Start of Dataset extract

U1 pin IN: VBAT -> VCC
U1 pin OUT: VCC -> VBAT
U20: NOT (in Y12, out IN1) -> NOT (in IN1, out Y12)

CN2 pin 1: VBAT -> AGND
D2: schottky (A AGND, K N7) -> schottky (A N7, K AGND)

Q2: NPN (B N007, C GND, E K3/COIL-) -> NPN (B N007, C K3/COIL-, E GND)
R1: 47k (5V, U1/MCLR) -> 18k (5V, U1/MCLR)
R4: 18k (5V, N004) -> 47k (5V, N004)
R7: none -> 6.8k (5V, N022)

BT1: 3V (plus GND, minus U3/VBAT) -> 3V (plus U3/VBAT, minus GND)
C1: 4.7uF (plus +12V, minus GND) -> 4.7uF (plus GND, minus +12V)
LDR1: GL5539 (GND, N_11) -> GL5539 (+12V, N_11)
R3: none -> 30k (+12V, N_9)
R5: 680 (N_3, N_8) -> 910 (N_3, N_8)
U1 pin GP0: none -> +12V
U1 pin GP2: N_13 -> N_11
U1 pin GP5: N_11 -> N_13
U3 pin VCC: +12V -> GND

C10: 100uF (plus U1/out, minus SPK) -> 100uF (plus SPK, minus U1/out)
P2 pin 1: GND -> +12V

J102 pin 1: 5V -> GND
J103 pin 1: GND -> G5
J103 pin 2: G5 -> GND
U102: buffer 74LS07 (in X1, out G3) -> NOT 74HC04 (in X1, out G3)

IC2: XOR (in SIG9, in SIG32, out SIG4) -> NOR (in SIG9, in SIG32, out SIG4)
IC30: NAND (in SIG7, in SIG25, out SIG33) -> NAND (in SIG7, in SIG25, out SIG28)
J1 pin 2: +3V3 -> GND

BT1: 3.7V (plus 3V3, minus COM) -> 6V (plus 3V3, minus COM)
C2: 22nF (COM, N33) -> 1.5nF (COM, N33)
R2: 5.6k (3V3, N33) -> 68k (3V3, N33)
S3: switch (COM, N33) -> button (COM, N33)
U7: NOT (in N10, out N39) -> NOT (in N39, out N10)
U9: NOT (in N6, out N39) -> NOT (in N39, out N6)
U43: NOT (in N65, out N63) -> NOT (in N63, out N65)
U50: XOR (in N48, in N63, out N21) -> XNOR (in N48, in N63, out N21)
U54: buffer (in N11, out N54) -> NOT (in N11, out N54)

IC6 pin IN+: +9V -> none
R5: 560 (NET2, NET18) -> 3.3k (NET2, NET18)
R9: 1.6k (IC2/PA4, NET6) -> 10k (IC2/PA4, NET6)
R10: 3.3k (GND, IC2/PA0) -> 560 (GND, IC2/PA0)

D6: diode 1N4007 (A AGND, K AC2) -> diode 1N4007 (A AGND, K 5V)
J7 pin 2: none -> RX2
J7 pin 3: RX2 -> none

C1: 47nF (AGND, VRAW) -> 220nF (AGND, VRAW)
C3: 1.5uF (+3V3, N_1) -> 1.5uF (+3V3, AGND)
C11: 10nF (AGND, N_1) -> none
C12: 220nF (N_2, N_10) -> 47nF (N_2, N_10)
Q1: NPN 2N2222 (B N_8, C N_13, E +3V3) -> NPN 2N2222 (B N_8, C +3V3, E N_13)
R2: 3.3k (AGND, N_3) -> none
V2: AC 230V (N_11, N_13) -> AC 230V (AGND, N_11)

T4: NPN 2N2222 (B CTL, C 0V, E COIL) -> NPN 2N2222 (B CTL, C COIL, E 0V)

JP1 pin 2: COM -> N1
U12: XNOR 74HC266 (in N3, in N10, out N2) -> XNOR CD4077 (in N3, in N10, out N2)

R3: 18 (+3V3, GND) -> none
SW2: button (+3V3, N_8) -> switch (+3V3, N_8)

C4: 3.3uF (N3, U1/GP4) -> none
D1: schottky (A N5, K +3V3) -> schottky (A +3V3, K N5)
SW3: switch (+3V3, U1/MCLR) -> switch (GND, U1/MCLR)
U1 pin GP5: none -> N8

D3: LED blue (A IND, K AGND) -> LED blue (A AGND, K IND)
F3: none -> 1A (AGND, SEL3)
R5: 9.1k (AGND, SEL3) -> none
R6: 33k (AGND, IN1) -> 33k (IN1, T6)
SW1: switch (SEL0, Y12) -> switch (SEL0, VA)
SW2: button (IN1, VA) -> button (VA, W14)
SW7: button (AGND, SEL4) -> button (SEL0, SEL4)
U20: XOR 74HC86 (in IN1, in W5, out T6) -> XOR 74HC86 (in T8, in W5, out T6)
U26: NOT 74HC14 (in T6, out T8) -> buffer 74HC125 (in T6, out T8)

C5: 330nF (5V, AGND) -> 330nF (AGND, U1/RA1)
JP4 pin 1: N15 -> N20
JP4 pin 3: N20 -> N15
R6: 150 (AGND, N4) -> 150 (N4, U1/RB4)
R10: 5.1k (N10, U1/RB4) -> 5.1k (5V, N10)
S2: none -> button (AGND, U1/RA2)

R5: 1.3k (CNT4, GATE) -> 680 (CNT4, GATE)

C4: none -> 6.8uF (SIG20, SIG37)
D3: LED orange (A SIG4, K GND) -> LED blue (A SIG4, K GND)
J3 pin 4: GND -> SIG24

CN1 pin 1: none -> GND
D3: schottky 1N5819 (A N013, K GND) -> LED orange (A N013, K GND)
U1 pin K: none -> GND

End of Dataset extract

Problem statement:
All lines above from the one with "D6: diode 1N4007" to the one with "F3: none -> 1A (AGND, SEL3)", inclusive, should be copied exactly, and no other lines.

Answer:
D6: diode 1N4007 (A AGND, K AC2) -> diode 1N4007 (A AGND, K 5V)
J7 pin 2: none -> RX2
J7 pin 3: RX2 -> none

C1: 47nF (AGND, VRAW) -> 220nF (AGND, VRAW)
C3: 1.5uF (+3V3, N_1) -> 1.5uF (+3V3, AGND)
C11: 10nF (AGND, N_1) -> none
C12: 220nF (N_2, N_10) -> 47nF (N_2, N_10)
Q1: NPN 2N2222 (B N_8, C N_13, E +3V3) -> NPN 2N2222 (B N_8, C +3V3, E N_13)
R2: 3.3k (AGND, N_3) -> none
V2: AC 230V (N_11, N_13) -> AC 230V (AGND, N_11)

T4: NPN 2N2222 (B CTL, C 0V, E COIL) -> NPN 2N2222 (B CTL, C COIL, E 0V)

JP1 pin 2: COM -> N1
U12: XNOR 74HC266 (in N3, in N10, out N2) -> XNOR CD4077 (in N3, in N10, out N2)

R3: 18 (+3V3, GND) -> none
SW2: button (+3V3, N_8) -> switch (+3V3, N_8)

C4: 3.3uF (N3, U1/GP4) -> none
D1: schottky (A N5, K +3V3) -> schottky (A +3V3, K N5)
SW3: switch (+3V3, U1/MCLR) -> switch (GND, U1/MCLR)
U1 pin GP5: none -> N8

D3: LED blue (A IND, K AGND) -> LED blue (A AGND, K IND)
F3: none -> 1A (AGND, SEL3)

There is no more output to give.